[PROVIDED INFORMATION — start]

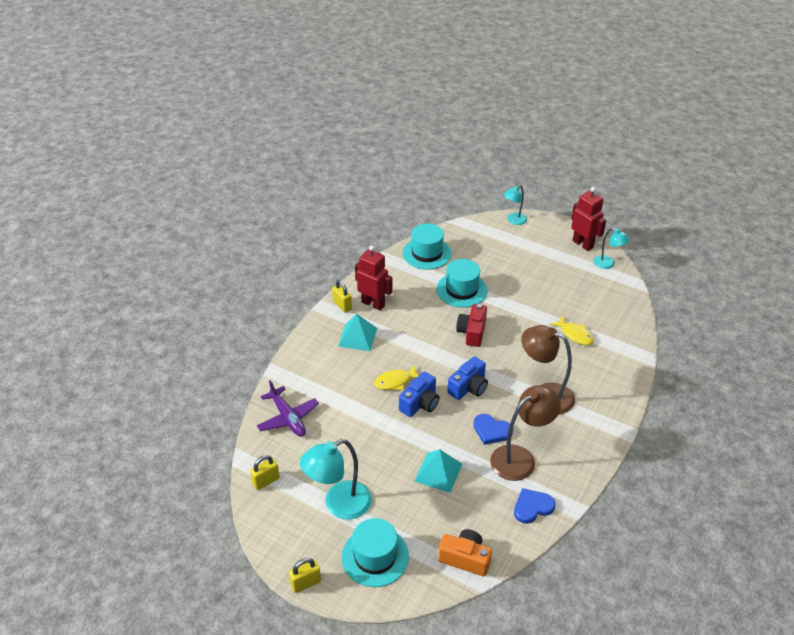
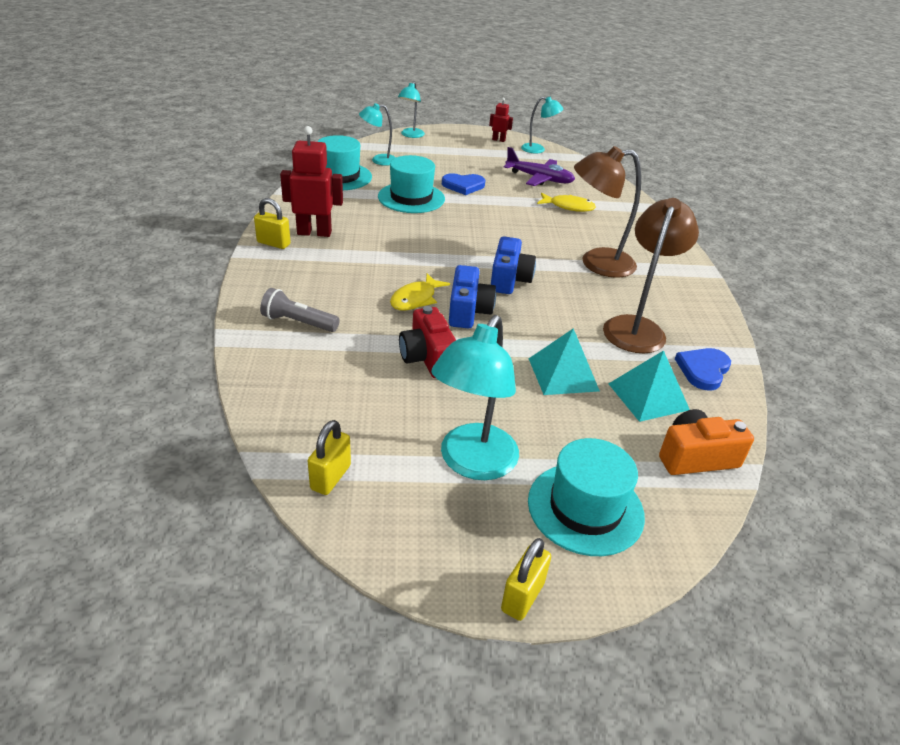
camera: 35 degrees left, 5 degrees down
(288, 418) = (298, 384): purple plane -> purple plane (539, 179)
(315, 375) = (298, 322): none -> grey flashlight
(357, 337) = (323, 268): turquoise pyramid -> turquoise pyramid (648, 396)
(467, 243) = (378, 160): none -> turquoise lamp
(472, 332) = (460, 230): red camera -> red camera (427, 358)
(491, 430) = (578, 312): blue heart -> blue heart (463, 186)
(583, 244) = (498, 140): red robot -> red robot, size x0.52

[PROVIDED INFORMATION — finish]

*PROBLEM TO SOLVE:* When copying the records above, please match them exactly but leave out all pictures.

*REPLY TO THE TASK:*
camera: 35 degrees left, 5 degrees down
(288, 418) = (298, 384): purple plane -> purple plane (539, 179)
(315, 375) = (298, 322): none -> grey flashlight
(357, 337) = (323, 268): turquoise pyramid -> turquoise pyramid (648, 396)
(467, 243) = (378, 160): none -> turquoise lamp
(472, 332) = (460, 230): red camera -> red camera (427, 358)
(491, 430) = (578, 312): blue heart -> blue heart (463, 186)
(583, 244) = (498, 140): red robot -> red robot, size x0.52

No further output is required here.